(Work order):
Once you reach the line containing "brown box: 5 -> 7" in the entries below, write out that line and each one after it down to the line containing "brown hammer: 6 -> 5", exactly and with nothing added.
-- Data section follows --
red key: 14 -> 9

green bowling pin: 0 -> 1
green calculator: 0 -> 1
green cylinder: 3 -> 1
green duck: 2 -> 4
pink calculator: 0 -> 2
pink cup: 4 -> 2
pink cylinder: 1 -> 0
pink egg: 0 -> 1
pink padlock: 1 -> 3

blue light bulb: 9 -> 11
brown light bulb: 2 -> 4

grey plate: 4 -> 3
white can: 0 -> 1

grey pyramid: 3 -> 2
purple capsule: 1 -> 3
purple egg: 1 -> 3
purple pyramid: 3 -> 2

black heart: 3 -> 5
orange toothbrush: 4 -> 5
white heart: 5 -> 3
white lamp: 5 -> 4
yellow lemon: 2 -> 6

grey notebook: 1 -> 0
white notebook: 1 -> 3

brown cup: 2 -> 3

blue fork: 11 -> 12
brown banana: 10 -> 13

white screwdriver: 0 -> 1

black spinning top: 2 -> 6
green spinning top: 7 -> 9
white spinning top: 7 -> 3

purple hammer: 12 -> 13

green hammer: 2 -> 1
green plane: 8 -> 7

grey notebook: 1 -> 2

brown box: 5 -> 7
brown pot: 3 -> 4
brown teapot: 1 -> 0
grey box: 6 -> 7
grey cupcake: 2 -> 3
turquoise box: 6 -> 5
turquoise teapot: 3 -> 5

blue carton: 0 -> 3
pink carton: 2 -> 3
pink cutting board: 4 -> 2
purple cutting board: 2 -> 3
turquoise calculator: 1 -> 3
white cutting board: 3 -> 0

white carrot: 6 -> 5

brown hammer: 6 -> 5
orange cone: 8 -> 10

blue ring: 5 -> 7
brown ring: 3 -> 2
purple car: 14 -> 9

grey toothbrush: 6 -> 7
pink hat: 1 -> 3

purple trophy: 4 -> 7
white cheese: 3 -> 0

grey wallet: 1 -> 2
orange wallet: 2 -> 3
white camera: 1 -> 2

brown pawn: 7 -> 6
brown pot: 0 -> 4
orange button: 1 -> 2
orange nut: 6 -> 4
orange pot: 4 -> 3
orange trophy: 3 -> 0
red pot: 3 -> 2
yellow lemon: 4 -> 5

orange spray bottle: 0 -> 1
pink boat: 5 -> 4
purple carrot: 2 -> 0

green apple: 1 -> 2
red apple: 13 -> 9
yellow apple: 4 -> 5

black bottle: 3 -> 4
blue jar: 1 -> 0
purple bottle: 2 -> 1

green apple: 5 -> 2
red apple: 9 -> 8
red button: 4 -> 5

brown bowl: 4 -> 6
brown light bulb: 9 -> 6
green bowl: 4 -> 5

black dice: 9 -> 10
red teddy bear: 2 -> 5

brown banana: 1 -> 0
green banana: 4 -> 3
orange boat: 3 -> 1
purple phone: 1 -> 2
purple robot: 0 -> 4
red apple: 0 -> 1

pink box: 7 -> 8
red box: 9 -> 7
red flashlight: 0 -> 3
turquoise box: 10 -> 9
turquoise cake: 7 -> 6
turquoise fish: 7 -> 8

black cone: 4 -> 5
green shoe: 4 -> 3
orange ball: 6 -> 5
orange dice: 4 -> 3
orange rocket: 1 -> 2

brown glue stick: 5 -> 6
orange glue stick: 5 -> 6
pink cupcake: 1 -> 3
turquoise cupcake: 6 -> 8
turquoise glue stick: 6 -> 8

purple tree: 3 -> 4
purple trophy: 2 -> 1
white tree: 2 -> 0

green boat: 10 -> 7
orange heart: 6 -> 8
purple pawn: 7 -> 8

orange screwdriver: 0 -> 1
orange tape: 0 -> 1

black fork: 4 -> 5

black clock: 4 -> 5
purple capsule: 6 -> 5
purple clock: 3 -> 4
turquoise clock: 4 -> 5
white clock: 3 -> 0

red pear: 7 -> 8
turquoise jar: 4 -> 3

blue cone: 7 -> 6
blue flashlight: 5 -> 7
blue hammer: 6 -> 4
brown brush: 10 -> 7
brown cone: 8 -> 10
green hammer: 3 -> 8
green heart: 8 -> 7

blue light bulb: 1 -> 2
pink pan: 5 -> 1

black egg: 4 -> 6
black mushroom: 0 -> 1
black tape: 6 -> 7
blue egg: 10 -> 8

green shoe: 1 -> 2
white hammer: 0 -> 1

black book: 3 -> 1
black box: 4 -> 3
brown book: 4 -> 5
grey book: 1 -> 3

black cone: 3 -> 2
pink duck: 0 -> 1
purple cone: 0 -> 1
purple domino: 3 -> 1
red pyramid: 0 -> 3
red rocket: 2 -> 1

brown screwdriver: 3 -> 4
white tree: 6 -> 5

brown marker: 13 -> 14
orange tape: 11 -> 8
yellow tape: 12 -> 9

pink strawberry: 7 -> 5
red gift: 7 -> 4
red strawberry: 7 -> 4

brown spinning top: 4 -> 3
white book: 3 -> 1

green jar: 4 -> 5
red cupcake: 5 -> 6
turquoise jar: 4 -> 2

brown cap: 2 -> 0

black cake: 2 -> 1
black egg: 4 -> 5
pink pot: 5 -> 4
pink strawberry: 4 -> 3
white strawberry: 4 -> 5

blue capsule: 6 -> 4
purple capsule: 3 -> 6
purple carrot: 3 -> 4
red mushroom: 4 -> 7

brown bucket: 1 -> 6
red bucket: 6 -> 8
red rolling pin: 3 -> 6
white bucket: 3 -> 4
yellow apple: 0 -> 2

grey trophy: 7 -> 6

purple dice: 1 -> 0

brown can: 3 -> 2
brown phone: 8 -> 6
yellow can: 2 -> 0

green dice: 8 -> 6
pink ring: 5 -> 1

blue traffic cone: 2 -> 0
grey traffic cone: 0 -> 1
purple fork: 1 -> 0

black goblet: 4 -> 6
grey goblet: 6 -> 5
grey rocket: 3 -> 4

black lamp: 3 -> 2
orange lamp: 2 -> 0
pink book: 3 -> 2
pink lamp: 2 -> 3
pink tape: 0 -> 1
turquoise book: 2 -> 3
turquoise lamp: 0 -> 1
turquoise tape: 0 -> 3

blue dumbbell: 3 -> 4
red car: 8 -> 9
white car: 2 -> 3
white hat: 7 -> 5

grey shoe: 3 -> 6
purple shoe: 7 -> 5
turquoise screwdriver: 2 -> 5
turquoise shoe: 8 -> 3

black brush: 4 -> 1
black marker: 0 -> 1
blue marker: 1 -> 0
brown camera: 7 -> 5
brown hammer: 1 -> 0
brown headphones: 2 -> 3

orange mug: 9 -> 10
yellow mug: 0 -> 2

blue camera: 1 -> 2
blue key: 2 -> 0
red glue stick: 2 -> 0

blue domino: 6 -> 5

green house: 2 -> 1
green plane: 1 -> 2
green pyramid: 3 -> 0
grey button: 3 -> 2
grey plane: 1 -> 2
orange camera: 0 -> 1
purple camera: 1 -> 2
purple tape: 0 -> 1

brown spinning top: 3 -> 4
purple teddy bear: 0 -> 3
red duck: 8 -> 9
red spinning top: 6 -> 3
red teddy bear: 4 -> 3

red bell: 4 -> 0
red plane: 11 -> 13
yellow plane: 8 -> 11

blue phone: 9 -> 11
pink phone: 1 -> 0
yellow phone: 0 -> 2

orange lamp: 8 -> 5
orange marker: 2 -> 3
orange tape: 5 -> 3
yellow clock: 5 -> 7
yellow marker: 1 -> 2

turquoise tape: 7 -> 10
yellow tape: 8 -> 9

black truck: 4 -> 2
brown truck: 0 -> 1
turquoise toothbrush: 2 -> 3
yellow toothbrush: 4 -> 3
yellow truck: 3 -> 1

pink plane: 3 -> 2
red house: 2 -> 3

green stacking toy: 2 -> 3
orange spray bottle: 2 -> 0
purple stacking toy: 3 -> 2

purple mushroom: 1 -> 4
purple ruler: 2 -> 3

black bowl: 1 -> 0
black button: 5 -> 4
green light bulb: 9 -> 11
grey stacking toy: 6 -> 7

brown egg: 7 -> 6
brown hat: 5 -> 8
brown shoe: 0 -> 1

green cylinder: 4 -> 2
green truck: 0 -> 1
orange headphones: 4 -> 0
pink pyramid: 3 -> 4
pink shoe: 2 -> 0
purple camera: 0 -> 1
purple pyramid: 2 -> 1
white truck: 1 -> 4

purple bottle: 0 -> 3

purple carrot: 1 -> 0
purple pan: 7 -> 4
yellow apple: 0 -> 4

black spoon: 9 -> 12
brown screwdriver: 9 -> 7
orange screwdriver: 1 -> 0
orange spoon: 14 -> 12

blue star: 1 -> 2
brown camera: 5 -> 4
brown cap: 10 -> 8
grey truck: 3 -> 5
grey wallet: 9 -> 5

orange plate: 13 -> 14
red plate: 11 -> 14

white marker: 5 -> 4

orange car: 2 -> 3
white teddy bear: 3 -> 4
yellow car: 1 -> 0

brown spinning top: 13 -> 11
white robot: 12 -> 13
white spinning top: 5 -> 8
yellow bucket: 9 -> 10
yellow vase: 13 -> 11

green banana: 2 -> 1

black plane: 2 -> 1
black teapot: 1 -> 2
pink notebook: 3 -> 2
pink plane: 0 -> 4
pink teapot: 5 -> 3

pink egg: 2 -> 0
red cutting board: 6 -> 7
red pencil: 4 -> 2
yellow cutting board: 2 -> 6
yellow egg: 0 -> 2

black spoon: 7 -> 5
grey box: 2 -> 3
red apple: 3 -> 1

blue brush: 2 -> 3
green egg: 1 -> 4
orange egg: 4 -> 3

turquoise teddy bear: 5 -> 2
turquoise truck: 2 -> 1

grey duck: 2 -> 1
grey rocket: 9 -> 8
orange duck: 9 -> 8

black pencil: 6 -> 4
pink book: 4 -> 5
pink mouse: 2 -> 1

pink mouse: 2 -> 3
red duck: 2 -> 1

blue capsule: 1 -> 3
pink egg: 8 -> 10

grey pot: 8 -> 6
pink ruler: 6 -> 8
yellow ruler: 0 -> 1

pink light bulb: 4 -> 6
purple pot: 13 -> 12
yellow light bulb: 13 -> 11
-- Data section concluded --
(Response area):
brown box: 5 -> 7
brown pot: 3 -> 4
brown teapot: 1 -> 0
grey box: 6 -> 7
grey cupcake: 2 -> 3
turquoise box: 6 -> 5
turquoise teapot: 3 -> 5

blue carton: 0 -> 3
pink carton: 2 -> 3
pink cutting board: 4 -> 2
purple cutting board: 2 -> 3
turquoise calculator: 1 -> 3
white cutting board: 3 -> 0

white carrot: 6 -> 5

brown hammer: 6 -> 5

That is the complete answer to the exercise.